Show, from the entries below, every line in which "List" appears.
----- RECORDS FOR THE EXERCISE -----
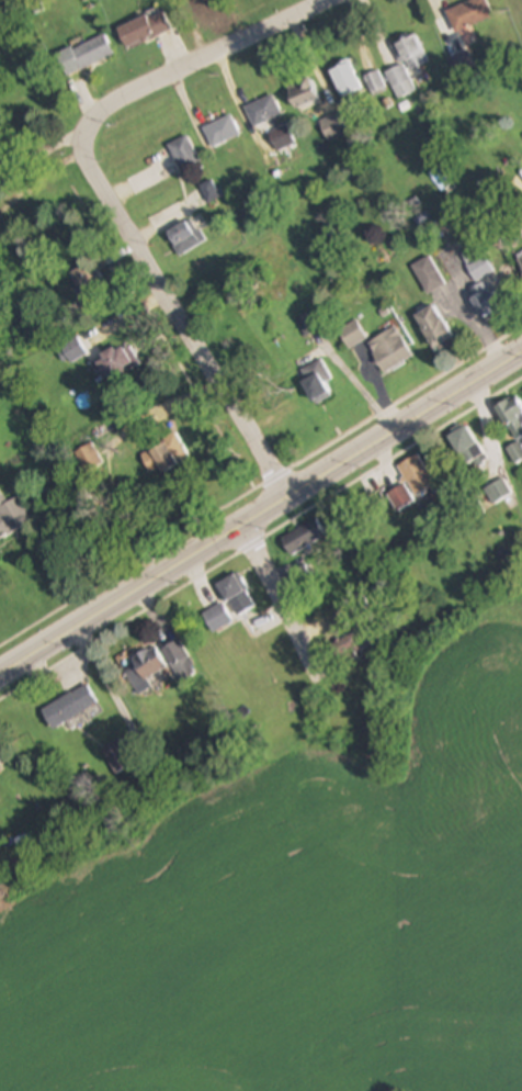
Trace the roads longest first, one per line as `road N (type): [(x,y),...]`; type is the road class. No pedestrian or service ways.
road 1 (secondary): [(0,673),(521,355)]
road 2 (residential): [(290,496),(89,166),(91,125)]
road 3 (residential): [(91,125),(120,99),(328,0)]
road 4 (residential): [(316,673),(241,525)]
-----
----- RECORDS FOR THE EXERCISE -----
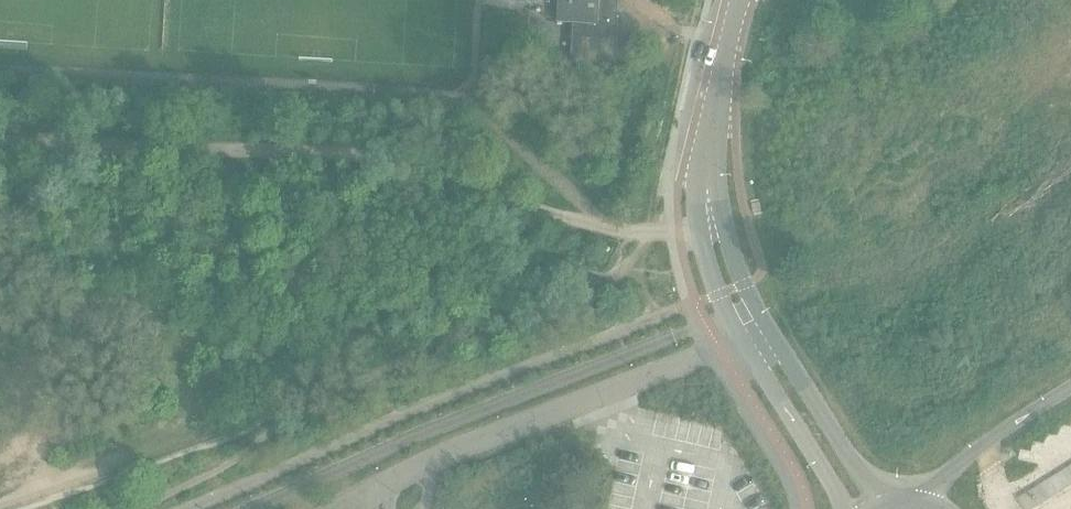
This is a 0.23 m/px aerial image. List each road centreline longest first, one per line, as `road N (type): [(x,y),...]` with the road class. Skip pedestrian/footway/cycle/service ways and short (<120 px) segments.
-----
----- RECORDS FOR THE EXERCISE -----
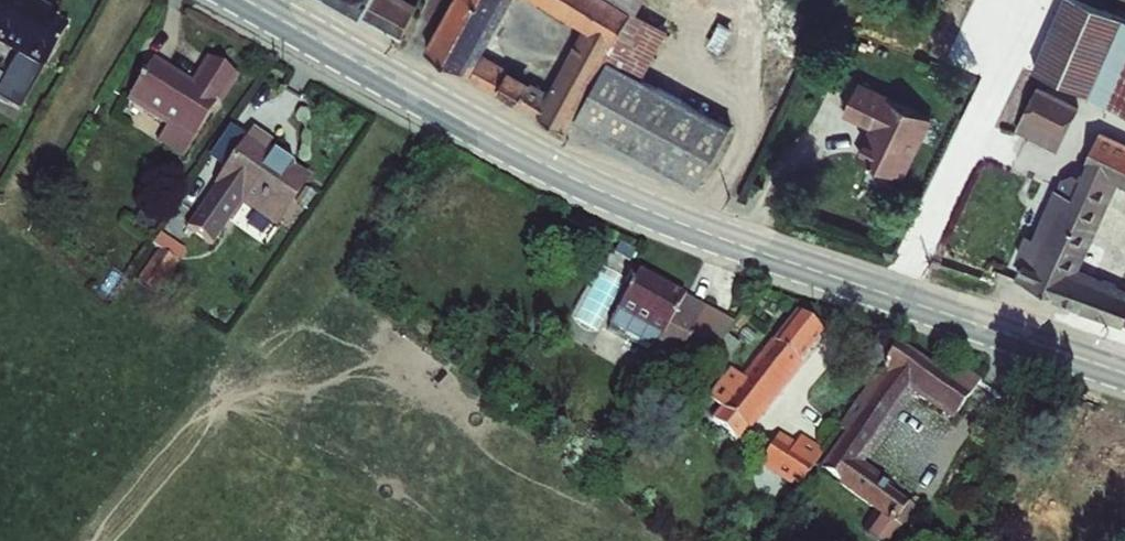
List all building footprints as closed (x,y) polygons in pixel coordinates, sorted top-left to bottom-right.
-----
*SOLUTION TO THIS TASK*
This is a 0.23 m/px aerial image. List each road centreline longest first, one per line, as `road N (type): [(x,y),...]` with the road class. Skip pedestrian/footway/cycle/service ways and short (<120 px) segments.
List all building footprints as closed (x,y) polygons in pixel coordinates, sorted top-left to bottom-right.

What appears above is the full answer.